WHAT IS REQUIRED » Please copy, exactly as they appear below, the lines from the one containing "[608,381,677,441] to [604,332,650,374]" through the one containing "(pure white) [786,207,857,289]".

[RECORDS PROVIDED Boundary: Start]

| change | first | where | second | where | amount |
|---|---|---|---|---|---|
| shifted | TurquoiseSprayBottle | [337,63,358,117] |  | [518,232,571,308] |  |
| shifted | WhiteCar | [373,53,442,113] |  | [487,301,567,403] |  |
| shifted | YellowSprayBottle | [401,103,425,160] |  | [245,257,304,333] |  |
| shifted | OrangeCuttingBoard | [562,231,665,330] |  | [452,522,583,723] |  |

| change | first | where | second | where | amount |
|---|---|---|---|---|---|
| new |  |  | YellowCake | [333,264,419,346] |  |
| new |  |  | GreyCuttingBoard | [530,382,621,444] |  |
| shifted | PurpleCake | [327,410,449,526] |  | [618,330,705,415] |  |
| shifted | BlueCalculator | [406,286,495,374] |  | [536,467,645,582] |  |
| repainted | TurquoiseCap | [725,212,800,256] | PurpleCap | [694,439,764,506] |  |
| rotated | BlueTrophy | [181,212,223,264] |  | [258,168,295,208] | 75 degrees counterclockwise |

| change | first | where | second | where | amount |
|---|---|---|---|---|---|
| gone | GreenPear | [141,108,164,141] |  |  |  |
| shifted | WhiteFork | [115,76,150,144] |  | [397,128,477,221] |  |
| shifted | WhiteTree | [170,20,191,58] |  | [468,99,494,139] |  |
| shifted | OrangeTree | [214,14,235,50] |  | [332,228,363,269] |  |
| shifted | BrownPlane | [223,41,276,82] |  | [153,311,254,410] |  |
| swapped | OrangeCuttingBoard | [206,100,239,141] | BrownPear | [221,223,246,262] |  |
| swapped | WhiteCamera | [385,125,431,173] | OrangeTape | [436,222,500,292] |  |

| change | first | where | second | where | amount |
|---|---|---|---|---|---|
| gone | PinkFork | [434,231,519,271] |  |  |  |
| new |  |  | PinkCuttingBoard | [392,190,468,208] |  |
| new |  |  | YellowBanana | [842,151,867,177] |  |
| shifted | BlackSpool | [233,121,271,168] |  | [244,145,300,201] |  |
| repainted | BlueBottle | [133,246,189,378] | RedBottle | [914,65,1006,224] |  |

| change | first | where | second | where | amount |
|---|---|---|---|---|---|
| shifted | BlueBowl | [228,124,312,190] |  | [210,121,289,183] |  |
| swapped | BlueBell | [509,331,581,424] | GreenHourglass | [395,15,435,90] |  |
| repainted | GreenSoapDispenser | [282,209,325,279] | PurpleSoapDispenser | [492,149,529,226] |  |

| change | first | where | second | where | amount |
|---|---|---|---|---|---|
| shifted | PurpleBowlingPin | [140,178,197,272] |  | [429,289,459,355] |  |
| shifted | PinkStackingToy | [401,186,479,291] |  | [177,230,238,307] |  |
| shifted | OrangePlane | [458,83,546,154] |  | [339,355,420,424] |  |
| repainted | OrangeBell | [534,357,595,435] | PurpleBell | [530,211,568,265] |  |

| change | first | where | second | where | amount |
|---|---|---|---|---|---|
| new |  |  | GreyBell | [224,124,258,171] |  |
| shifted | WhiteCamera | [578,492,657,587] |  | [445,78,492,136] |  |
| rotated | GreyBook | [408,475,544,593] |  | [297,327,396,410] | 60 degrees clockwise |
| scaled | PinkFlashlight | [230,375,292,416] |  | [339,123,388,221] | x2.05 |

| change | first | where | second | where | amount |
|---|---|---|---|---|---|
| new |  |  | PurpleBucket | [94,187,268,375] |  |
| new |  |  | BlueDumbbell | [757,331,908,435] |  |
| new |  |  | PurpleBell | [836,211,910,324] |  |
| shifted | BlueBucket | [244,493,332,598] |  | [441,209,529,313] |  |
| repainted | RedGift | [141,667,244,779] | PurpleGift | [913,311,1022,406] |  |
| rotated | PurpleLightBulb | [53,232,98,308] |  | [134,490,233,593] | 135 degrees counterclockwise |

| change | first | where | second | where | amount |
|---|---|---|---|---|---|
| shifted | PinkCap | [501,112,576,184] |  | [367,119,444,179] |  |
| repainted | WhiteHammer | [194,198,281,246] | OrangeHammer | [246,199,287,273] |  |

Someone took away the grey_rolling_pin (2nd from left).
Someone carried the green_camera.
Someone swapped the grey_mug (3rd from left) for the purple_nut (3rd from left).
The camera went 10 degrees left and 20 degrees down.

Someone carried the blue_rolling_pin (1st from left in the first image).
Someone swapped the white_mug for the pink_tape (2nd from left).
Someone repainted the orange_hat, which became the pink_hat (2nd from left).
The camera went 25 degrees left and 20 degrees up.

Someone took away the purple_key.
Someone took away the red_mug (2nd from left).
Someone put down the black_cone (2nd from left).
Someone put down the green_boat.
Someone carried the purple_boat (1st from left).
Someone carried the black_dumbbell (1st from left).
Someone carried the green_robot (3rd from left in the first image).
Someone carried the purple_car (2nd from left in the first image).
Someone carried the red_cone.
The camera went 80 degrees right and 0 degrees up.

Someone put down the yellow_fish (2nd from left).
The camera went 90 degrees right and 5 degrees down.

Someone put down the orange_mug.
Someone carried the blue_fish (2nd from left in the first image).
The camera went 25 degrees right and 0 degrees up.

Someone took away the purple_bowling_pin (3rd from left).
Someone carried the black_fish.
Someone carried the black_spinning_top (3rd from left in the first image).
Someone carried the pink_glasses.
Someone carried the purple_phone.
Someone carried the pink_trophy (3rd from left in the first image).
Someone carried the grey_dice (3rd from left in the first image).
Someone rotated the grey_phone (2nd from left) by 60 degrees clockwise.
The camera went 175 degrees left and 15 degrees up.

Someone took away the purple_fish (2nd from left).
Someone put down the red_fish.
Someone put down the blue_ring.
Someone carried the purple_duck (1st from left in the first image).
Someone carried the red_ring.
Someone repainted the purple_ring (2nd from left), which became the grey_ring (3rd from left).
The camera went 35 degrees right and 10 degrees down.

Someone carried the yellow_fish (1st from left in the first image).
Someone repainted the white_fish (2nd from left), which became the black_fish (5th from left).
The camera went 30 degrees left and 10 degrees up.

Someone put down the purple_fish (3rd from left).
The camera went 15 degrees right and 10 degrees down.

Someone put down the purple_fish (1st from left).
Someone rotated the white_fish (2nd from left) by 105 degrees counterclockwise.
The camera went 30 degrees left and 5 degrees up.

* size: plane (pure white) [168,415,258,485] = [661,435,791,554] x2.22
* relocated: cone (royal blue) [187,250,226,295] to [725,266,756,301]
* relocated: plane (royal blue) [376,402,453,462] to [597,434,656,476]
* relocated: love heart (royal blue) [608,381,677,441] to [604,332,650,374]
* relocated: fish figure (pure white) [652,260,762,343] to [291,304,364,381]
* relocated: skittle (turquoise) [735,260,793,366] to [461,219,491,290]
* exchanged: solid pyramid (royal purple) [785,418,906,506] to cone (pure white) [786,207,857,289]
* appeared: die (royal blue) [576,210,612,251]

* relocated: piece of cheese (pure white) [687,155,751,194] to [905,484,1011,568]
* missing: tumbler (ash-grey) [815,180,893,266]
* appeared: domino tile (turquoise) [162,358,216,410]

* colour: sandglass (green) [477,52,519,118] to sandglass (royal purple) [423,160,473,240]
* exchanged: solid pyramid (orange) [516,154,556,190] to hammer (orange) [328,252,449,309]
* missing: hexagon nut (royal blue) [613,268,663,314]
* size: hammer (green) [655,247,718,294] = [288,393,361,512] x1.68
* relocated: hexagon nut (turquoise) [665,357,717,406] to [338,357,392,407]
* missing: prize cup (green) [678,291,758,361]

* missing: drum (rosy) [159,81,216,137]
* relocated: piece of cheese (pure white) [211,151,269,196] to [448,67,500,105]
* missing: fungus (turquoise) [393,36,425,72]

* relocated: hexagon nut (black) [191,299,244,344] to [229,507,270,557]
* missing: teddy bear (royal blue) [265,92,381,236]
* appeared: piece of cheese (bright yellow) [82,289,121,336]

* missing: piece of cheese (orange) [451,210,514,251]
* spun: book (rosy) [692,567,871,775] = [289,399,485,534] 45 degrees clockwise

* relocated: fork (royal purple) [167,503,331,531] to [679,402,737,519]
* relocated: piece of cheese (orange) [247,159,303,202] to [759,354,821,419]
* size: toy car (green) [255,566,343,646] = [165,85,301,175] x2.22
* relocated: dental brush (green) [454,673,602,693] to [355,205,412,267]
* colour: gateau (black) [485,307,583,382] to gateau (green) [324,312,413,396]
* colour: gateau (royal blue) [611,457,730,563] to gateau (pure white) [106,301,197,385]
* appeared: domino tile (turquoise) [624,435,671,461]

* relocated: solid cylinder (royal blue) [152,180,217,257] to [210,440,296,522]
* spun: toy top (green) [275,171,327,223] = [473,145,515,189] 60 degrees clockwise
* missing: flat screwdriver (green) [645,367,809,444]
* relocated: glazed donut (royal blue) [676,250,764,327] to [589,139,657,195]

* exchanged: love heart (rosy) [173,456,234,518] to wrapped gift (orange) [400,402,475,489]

[RECORDS PROVIDED Boundary: End]

ANSWER TO THIS TASK »
* relocated: love heart (royal blue) [608,381,677,441] to [604,332,650,374]
* relocated: fish figure (pure white) [652,260,762,343] to [291,304,364,381]
* relocated: skittle (turquoise) [735,260,793,366] to [461,219,491,290]
* exchanged: solid pyramid (royal purple) [785,418,906,506] to cone (pure white) [786,207,857,289]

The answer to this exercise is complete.